> Listed entries:
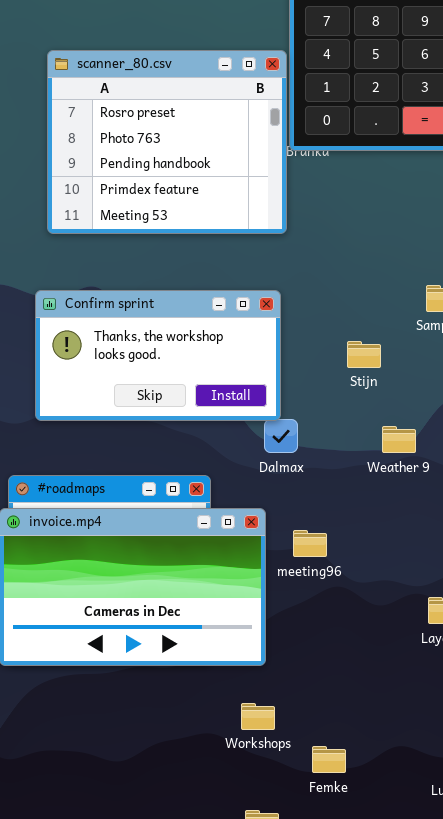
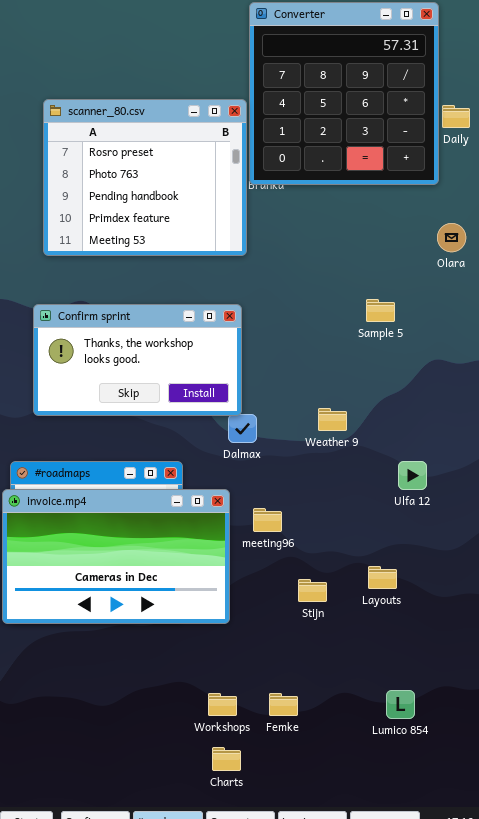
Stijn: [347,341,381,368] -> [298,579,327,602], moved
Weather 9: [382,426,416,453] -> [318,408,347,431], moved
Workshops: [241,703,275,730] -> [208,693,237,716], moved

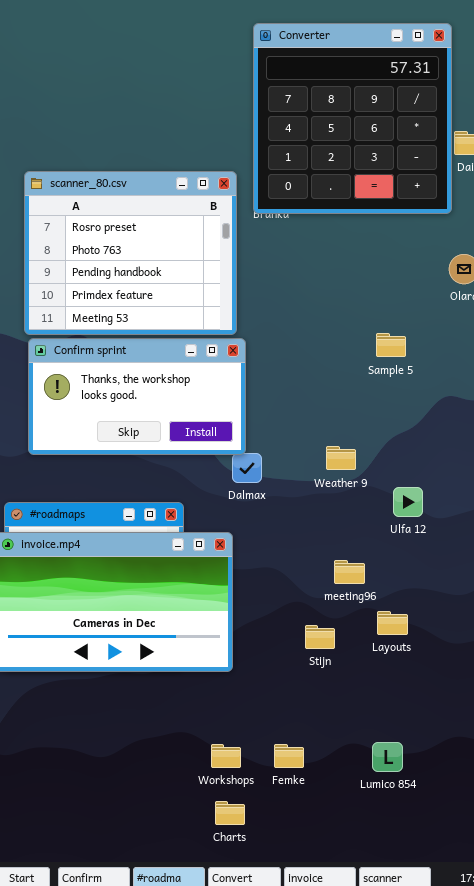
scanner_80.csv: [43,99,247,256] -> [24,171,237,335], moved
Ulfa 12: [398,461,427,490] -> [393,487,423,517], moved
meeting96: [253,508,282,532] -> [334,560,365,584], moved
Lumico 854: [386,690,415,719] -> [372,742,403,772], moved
==
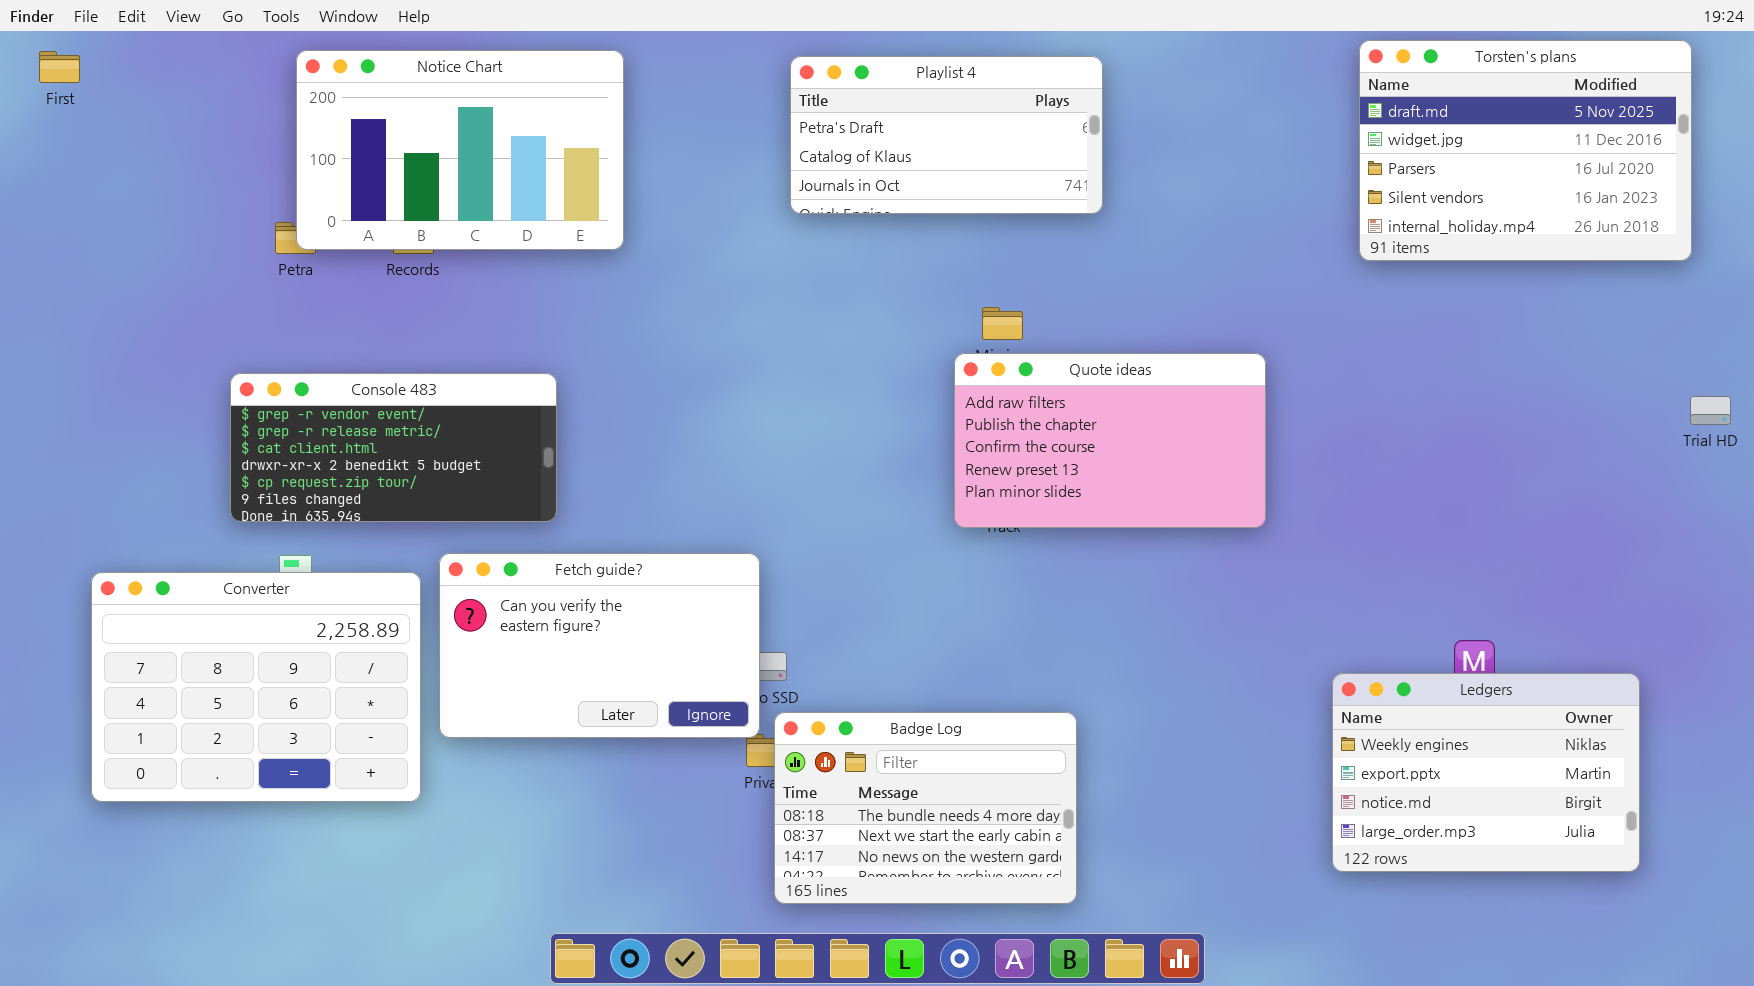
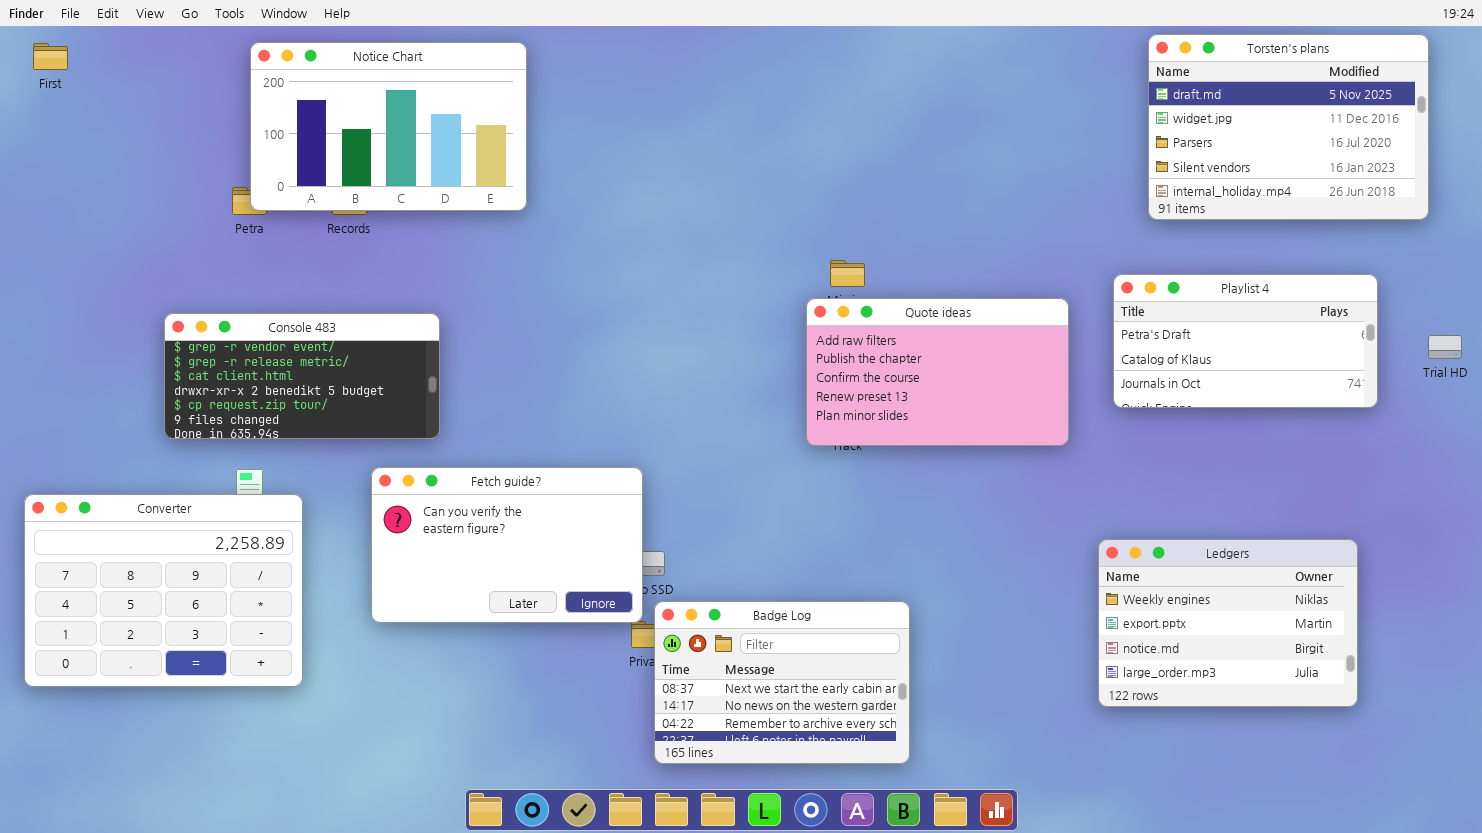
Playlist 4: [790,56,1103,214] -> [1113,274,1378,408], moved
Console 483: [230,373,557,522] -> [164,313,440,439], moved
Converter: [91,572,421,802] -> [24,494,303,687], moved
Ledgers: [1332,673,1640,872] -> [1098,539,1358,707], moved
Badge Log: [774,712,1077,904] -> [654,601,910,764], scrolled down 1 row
...
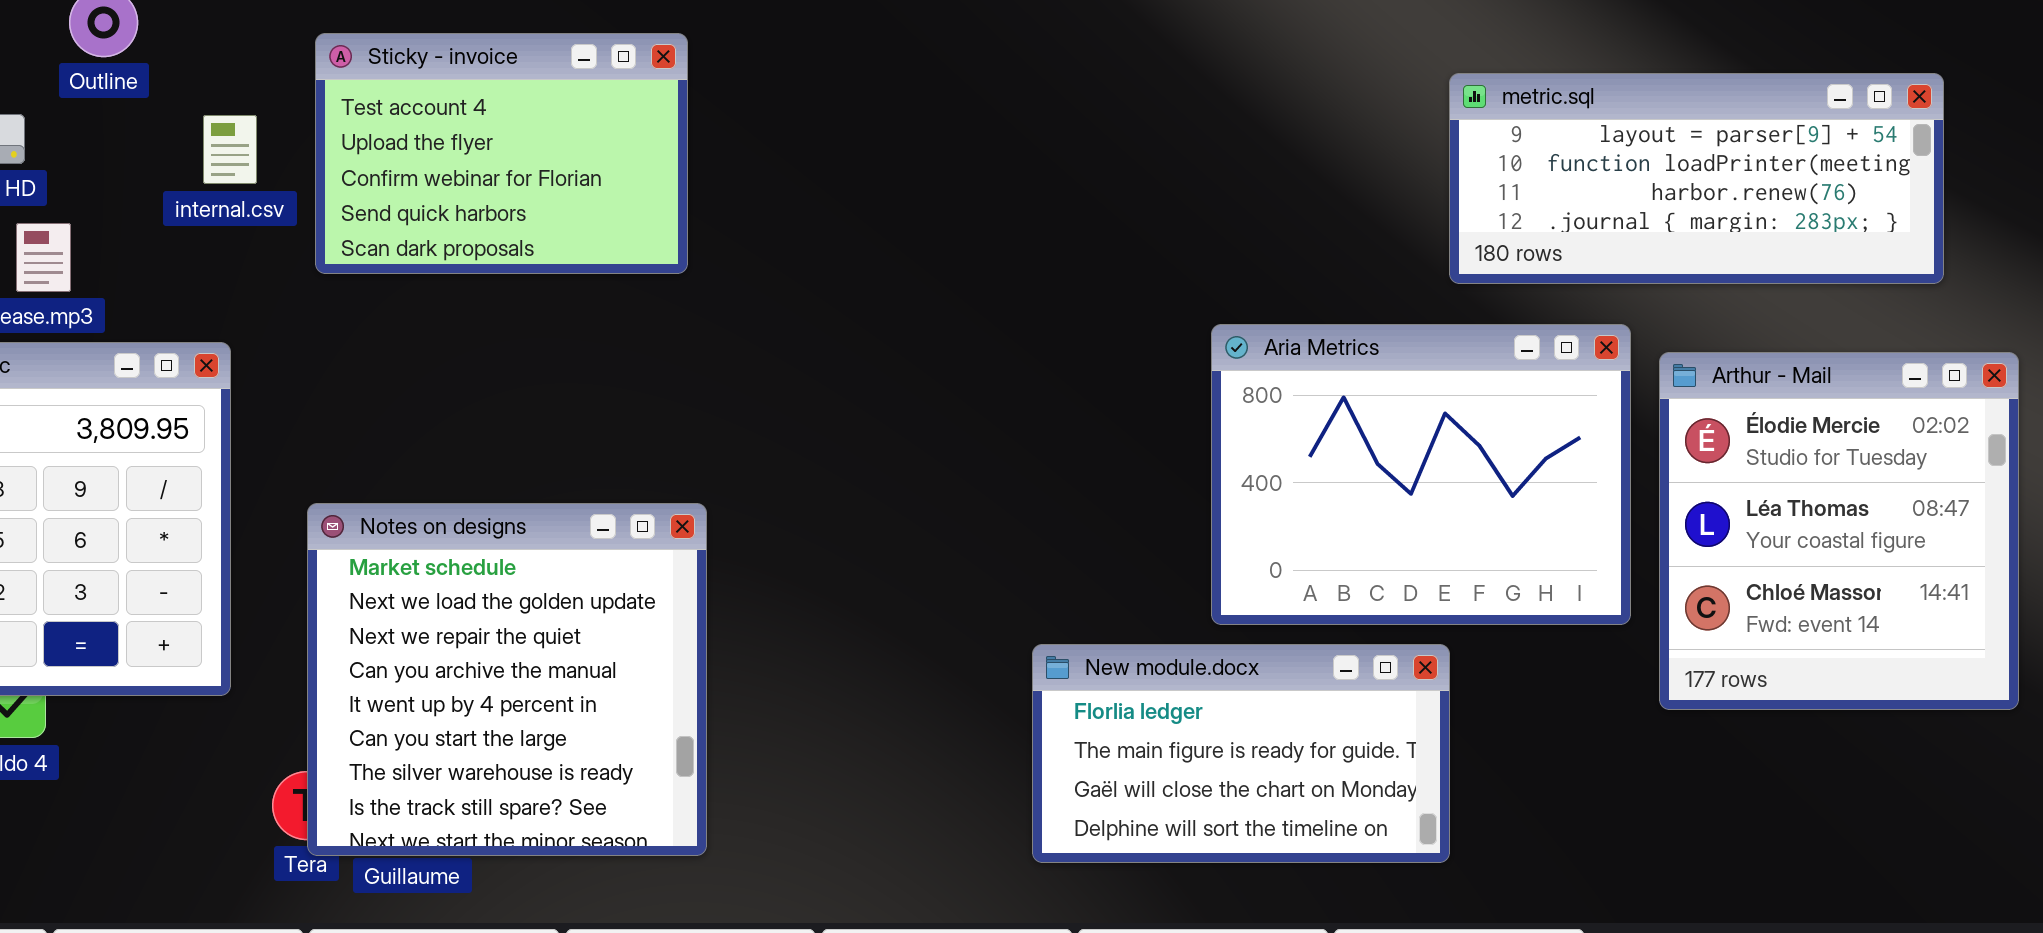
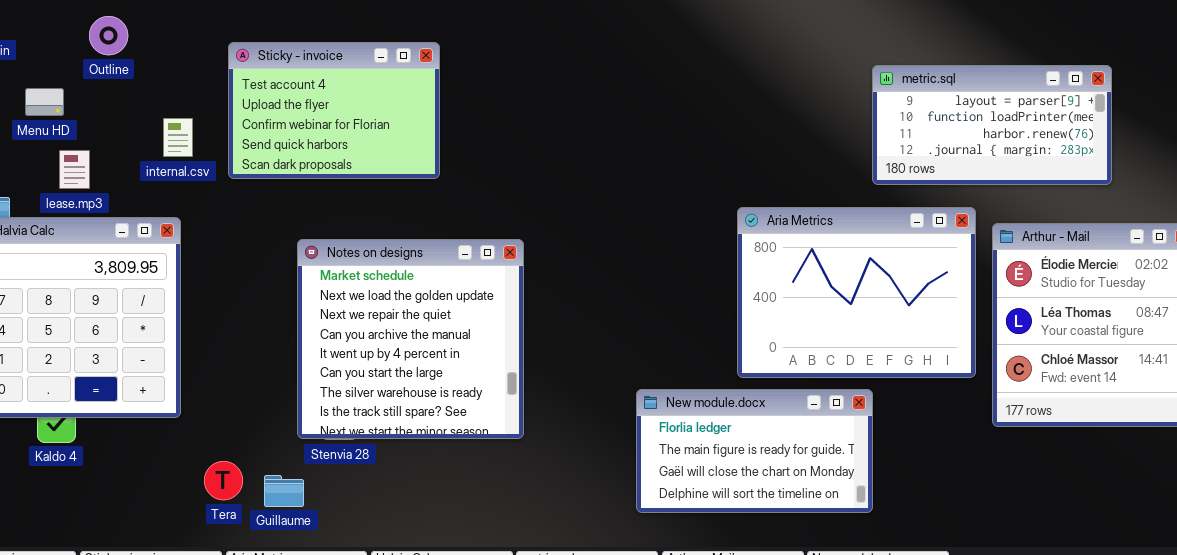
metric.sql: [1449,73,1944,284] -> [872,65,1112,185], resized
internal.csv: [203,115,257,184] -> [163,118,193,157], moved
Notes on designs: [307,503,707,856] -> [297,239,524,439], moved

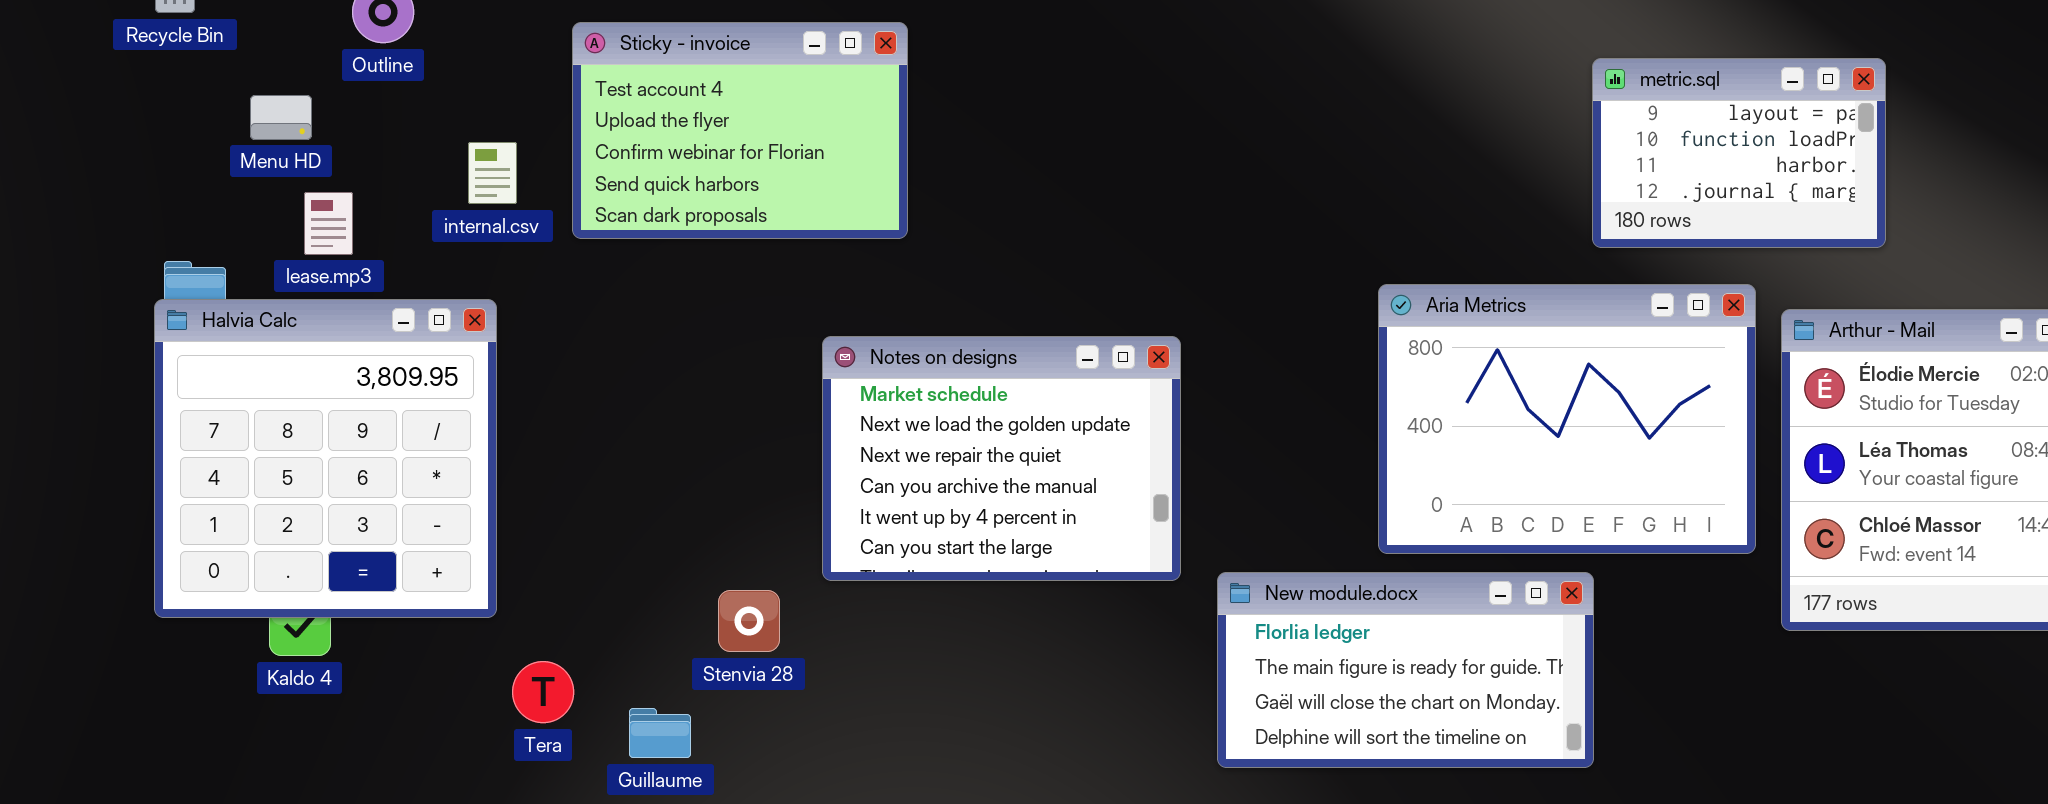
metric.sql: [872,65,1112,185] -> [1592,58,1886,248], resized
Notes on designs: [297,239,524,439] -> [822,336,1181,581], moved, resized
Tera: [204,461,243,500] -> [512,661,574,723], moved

> What you will do: Reproduce word for word the material above, starting with the line that has "scanner_80.csv: [43,99,247,256] ->" and stopping after the line that has "Lumico 854: [386,690,415,719]".

> Reply to the task:
scanner_80.csv: [43,99,247,256] -> [24,171,237,335], moved
Ulfa 12: [398,461,427,490] -> [393,487,423,517], moved
meeting96: [253,508,282,532] -> [334,560,365,584], moved
Lumico 854: [386,690,415,719] -> [372,742,403,772], moved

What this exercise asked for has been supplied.